▶ **EXERCISE**
Look through the listing below and give the number of lines that hold "grey". Say nothing more.

▶ **INPUT RECORDS**
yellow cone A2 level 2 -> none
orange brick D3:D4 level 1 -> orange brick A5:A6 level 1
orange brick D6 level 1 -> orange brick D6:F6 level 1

...

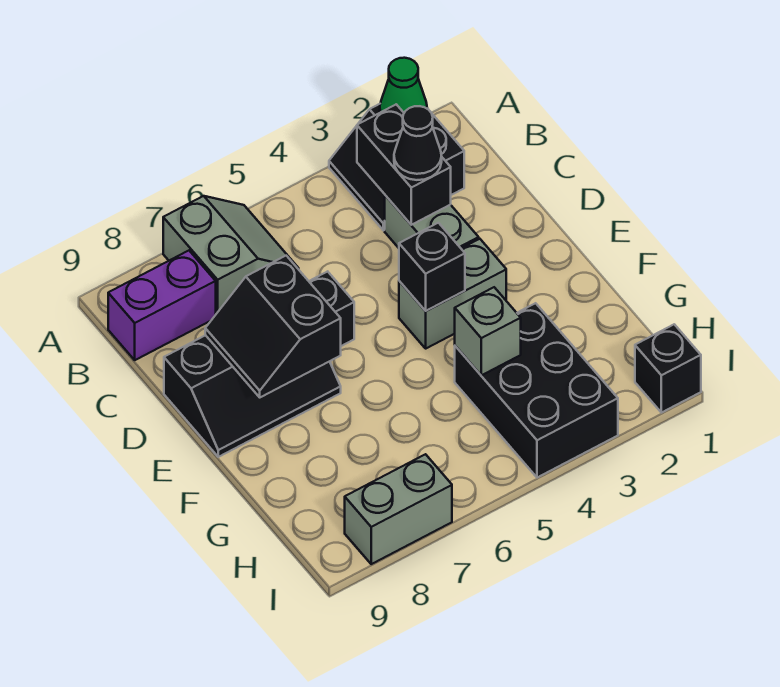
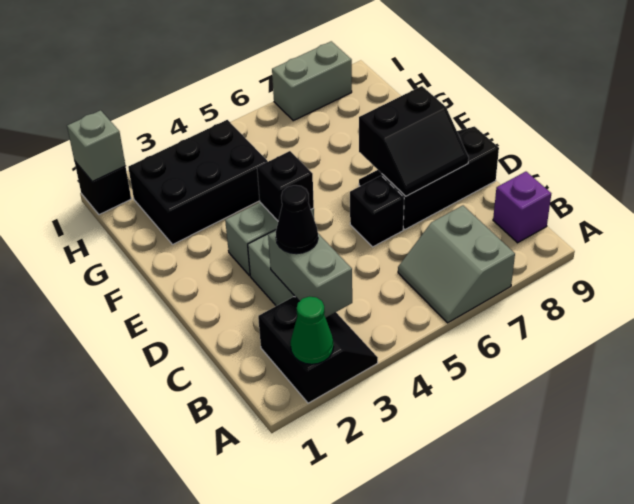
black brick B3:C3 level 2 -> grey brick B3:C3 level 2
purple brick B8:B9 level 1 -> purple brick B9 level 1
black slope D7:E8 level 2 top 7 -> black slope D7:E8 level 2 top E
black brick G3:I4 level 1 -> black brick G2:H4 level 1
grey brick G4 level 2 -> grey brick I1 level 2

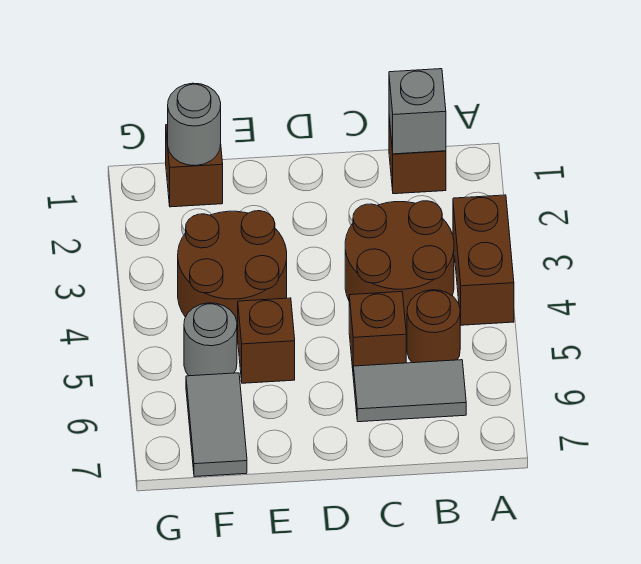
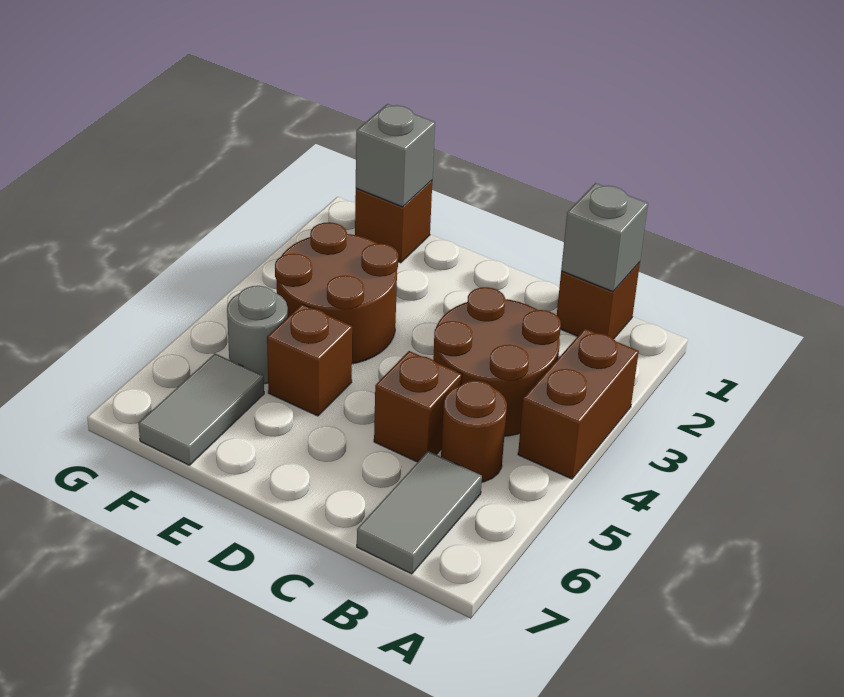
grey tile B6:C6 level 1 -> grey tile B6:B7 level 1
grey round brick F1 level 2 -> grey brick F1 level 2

==

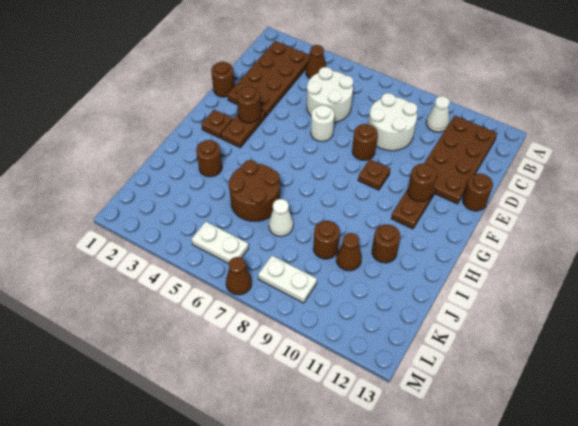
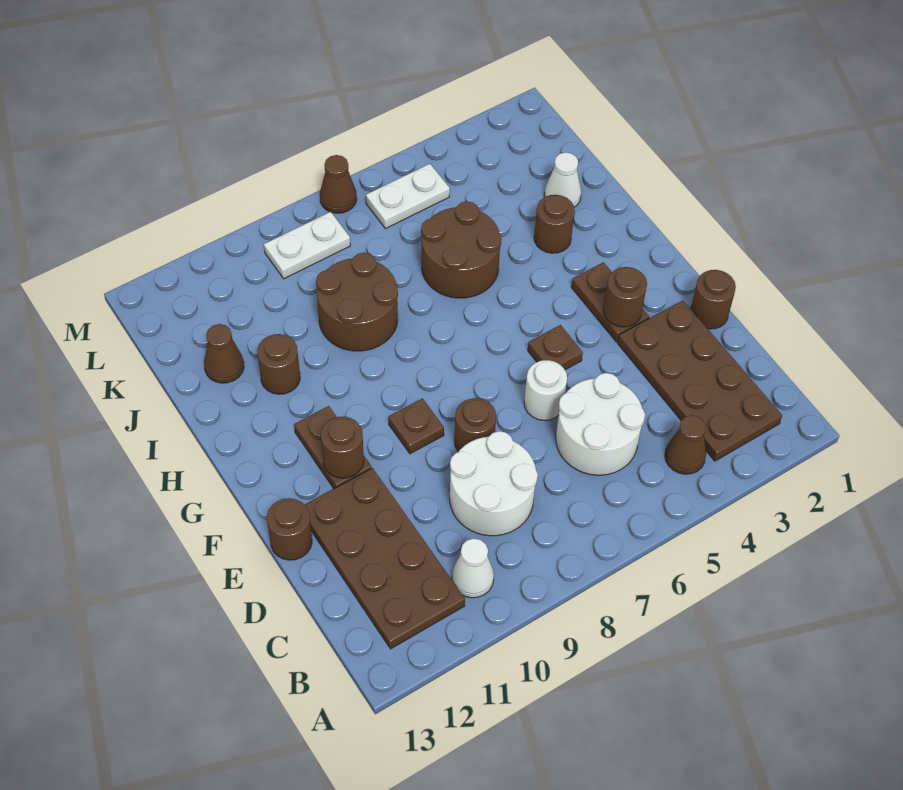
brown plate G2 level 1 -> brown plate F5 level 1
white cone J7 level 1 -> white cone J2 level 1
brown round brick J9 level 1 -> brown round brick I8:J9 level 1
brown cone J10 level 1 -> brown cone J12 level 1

▶ **PROBLEM SOLUTION**
4